**What is needed**
Pictures stay out; please output the remaining data exactly.

**Records supplied**
__________
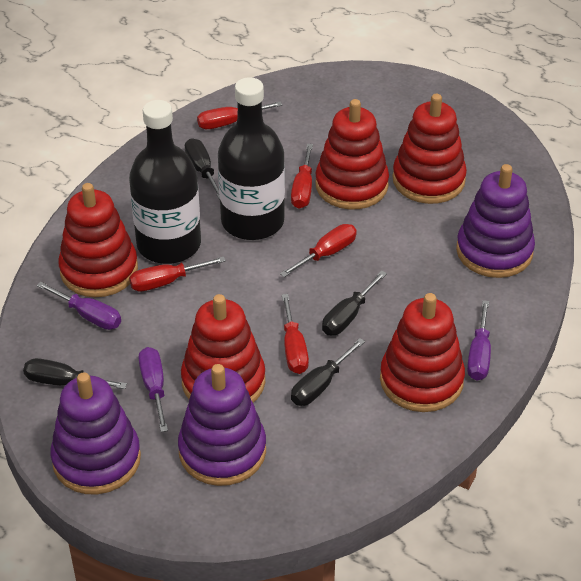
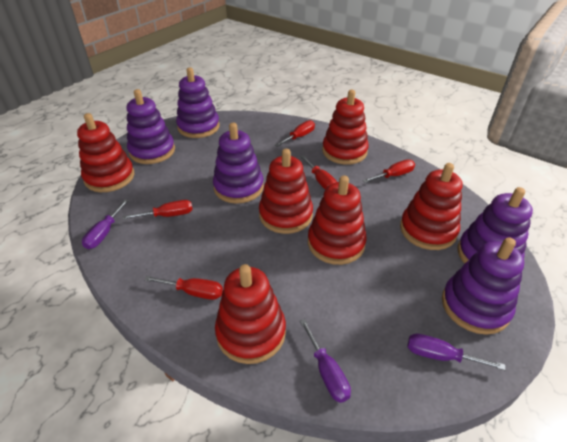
black bottle: 2 -> 0
black screwdriver: 4 -> 0
purple stacking toy: 3 -> 5
red stacking toy: 5 -> 6

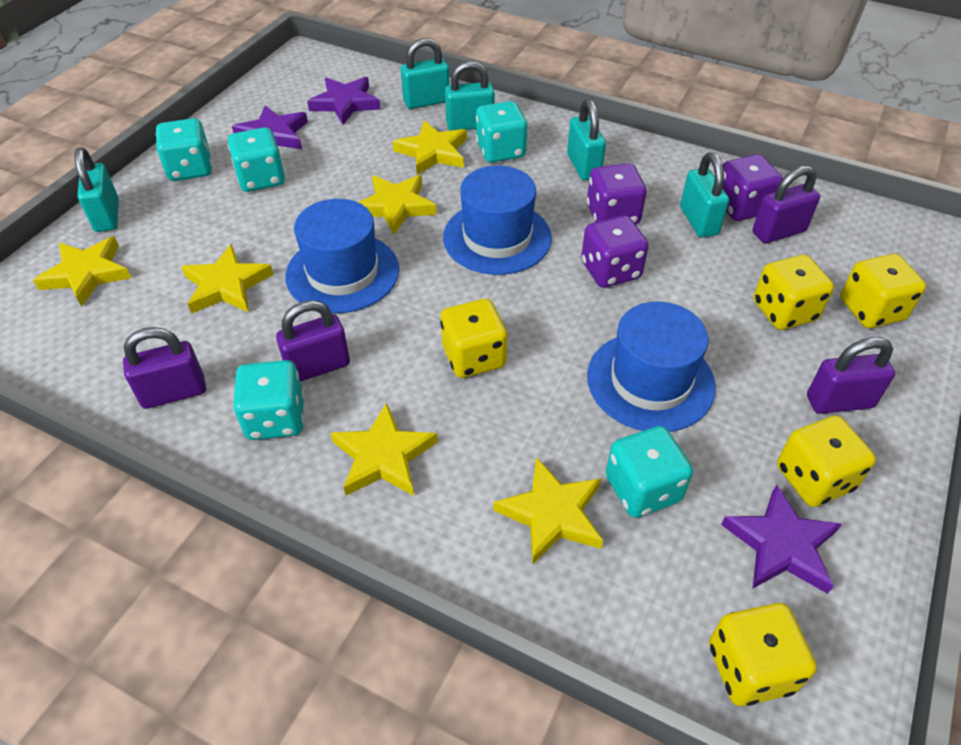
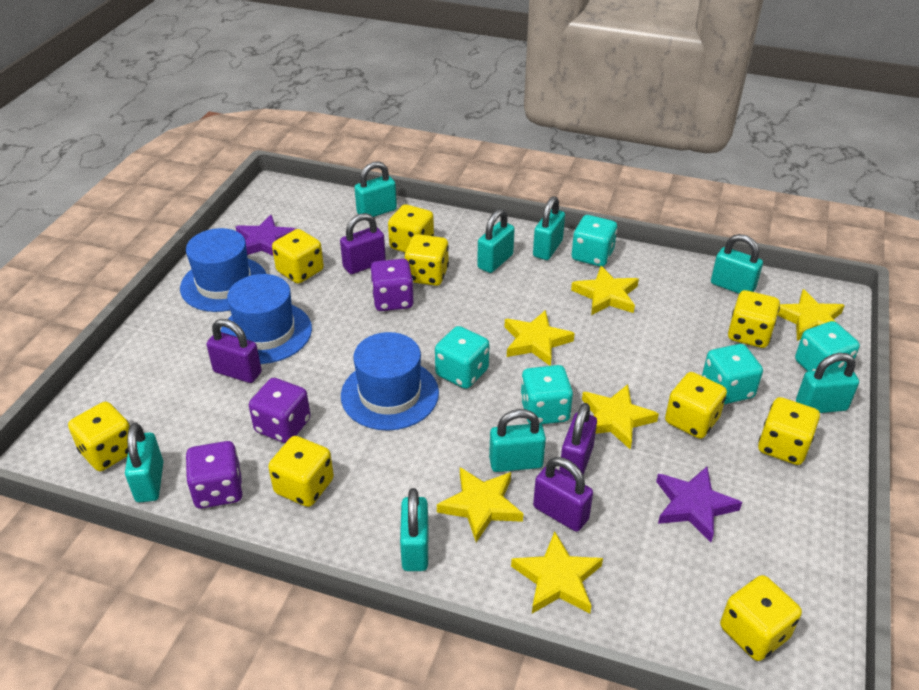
purple star: 3 -> 2
turquoise padlock: 5 -> 8
yellow dice: 5 -> 9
__________
**Result**
black bottle: 2 -> 0
black screwdriver: 4 -> 0
purple stacking toy: 3 -> 5
red stacking toy: 5 -> 6

purple star: 3 -> 2
turquoise padlock: 5 -> 8
yellow dice: 5 -> 9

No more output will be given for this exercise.